STUDY MATERIAL:
Segment Open

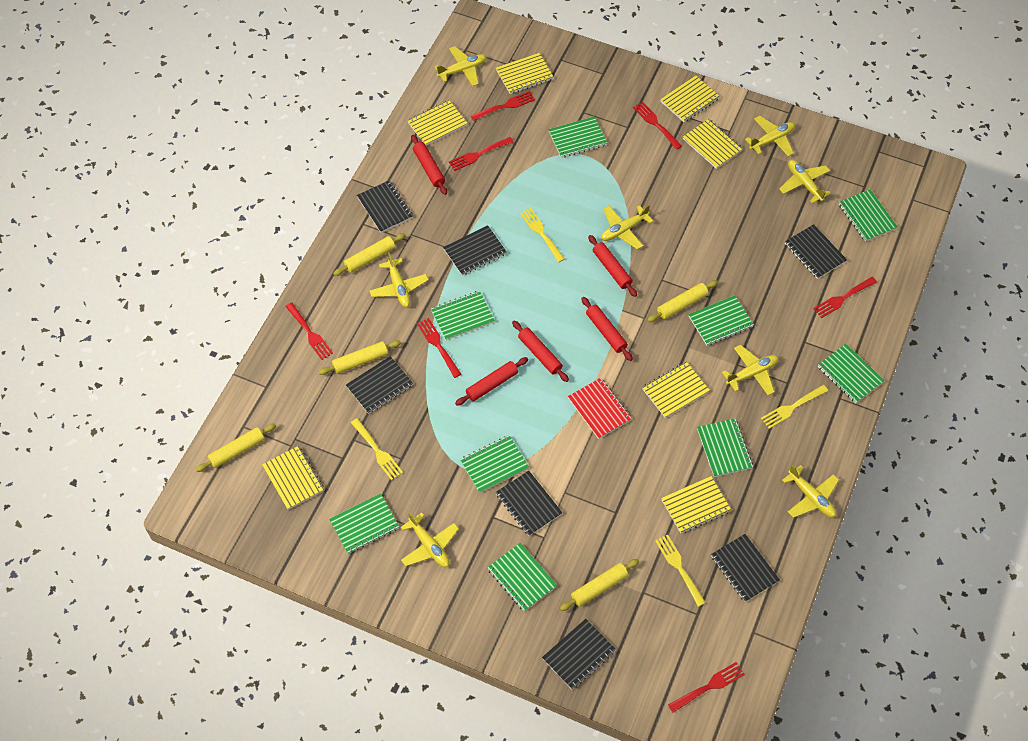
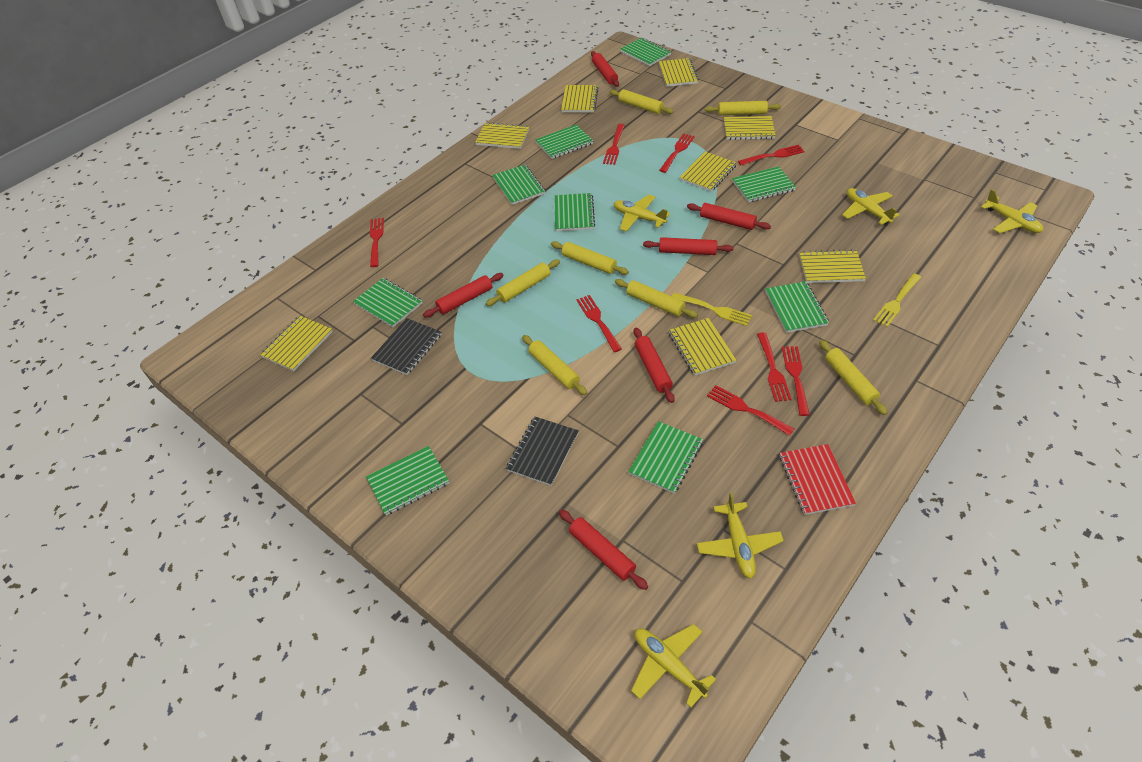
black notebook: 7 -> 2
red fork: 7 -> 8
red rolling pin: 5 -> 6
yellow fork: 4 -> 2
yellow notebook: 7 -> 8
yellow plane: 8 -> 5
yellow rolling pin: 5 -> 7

Segment Closed
Segment Open

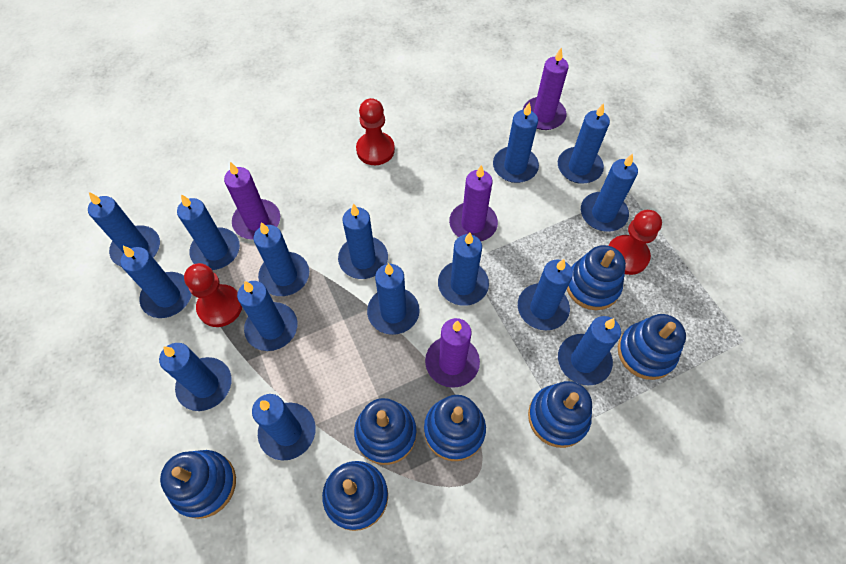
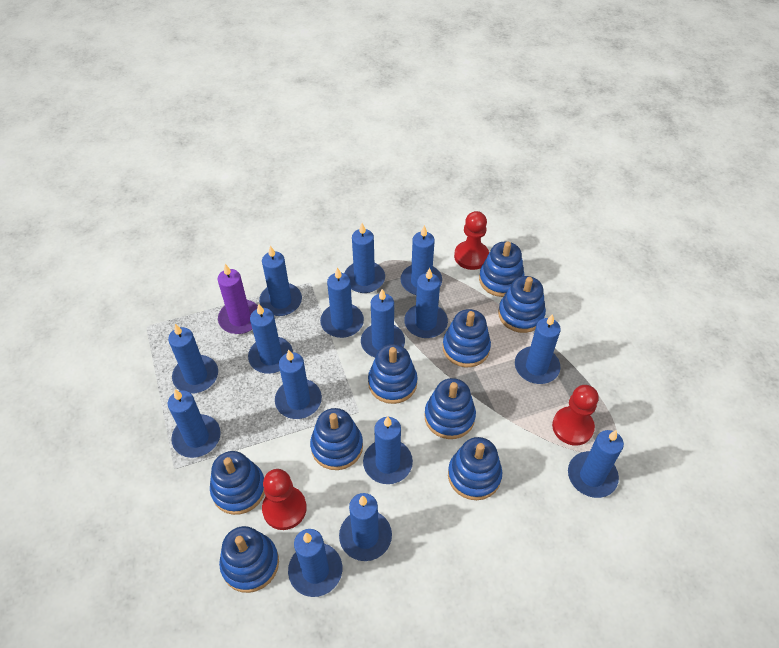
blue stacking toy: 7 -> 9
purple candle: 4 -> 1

Segment Closed
Segment Open

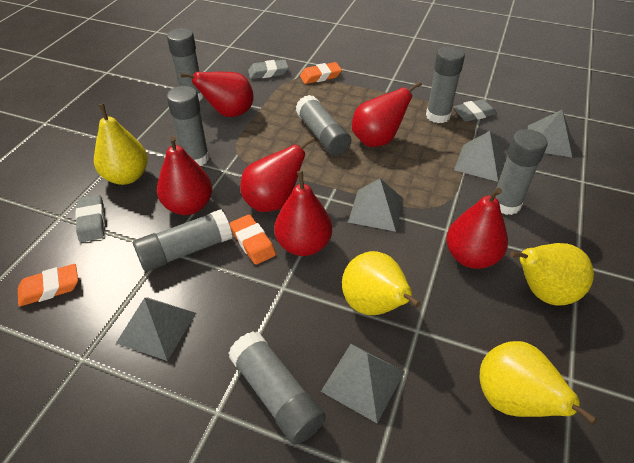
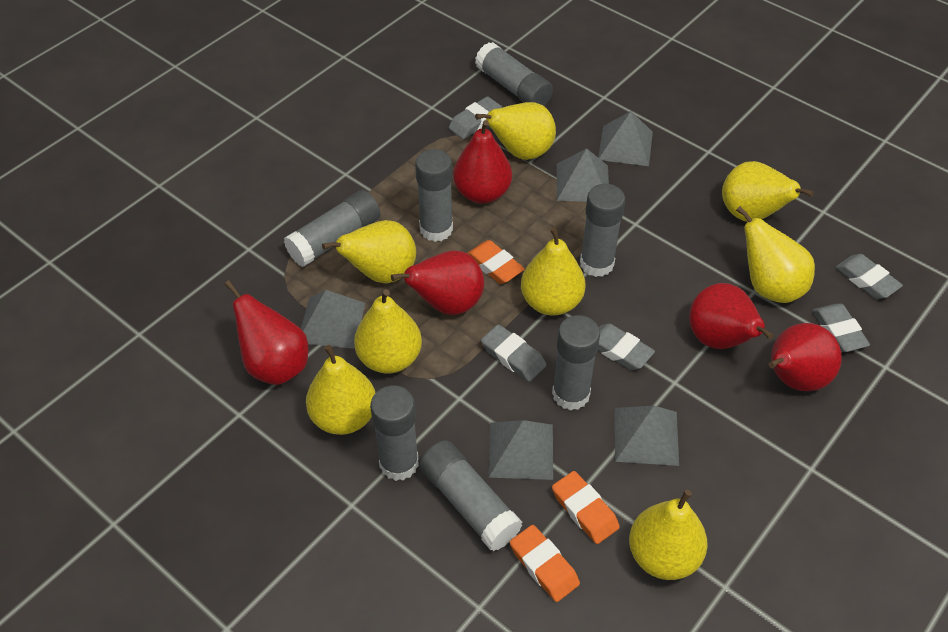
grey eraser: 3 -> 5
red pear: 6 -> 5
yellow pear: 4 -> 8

Segment Closed

PROBLEM STATEMENT:
In the entries above, which lines hold the string "notebook"? Report all of them.

PROBLEM SOLUTION:
black notebook: 7 -> 2
yellow notebook: 7 -> 8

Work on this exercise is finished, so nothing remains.